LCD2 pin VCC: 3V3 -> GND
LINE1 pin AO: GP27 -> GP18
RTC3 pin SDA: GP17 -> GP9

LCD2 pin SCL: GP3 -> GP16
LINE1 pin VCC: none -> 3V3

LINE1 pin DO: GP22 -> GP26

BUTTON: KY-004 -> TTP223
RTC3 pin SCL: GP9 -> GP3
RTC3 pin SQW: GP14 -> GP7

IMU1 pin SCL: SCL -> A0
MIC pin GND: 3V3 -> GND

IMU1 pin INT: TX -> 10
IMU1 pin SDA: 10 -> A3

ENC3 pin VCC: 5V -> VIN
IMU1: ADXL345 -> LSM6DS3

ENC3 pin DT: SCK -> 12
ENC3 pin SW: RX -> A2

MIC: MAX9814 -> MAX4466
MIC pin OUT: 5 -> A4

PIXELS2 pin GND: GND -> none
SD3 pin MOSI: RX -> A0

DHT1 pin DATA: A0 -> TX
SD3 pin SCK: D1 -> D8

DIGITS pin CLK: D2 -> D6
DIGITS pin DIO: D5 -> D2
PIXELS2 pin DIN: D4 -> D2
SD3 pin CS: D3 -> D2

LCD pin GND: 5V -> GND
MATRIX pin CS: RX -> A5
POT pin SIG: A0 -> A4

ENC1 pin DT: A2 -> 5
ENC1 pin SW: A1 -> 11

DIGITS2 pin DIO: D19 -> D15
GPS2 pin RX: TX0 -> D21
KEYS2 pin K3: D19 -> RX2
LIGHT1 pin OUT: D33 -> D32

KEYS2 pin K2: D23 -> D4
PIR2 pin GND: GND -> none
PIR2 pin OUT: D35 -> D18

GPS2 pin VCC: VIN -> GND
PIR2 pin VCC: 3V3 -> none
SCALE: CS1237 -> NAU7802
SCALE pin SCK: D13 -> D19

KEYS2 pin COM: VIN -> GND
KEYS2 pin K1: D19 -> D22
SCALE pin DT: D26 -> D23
------------------------------------------------------------
**What you need to do:**
From the data above, output every line exactly.

**Written answer:**
LCD2 pin VCC: 3V3 -> GND
LINE1 pin AO: GP27 -> GP18
RTC3 pin SDA: GP17 -> GP9

LCD2 pin SCL: GP3 -> GP16
LINE1 pin VCC: none -> 3V3

LINE1 pin DO: GP22 -> GP26

BUTTON: KY-004 -> TTP223
RTC3 pin SCL: GP9 -> GP3
RTC3 pin SQW: GP14 -> GP7

IMU1 pin SCL: SCL -> A0
MIC pin GND: 3V3 -> GND

IMU1 pin INT: TX -> 10
IMU1 pin SDA: 10 -> A3

ENC3 pin VCC: 5V -> VIN
IMU1: ADXL345 -> LSM6DS3

ENC3 pin DT: SCK -> 12
ENC3 pin SW: RX -> A2

MIC: MAX9814 -> MAX4466
MIC pin OUT: 5 -> A4

PIXELS2 pin GND: GND -> none
SD3 pin MOSI: RX -> A0

DHT1 pin DATA: A0 -> TX
SD3 pin SCK: D1 -> D8

DIGITS pin CLK: D2 -> D6
DIGITS pin DIO: D5 -> D2
PIXELS2 pin DIN: D4 -> D2
SD3 pin CS: D3 -> D2

LCD pin GND: 5V -> GND
MATRIX pin CS: RX -> A5
POT pin SIG: A0 -> A4

ENC1 pin DT: A2 -> 5
ENC1 pin SW: A1 -> 11

DIGITS2 pin DIO: D19 -> D15
GPS2 pin RX: TX0 -> D21
KEYS2 pin K3: D19 -> RX2
LIGHT1 pin OUT: D33 -> D32

KEYS2 pin K2: D23 -> D4
PIR2 pin GND: GND -> none
PIR2 pin OUT: D35 -> D18

GPS2 pin VCC: VIN -> GND
PIR2 pin VCC: 3V3 -> none
SCALE: CS1237 -> NAU7802
SCALE pin SCK: D13 -> D19

KEYS2 pin COM: VIN -> GND
KEYS2 pin K1: D19 -> D22
SCALE pin DT: D26 -> D23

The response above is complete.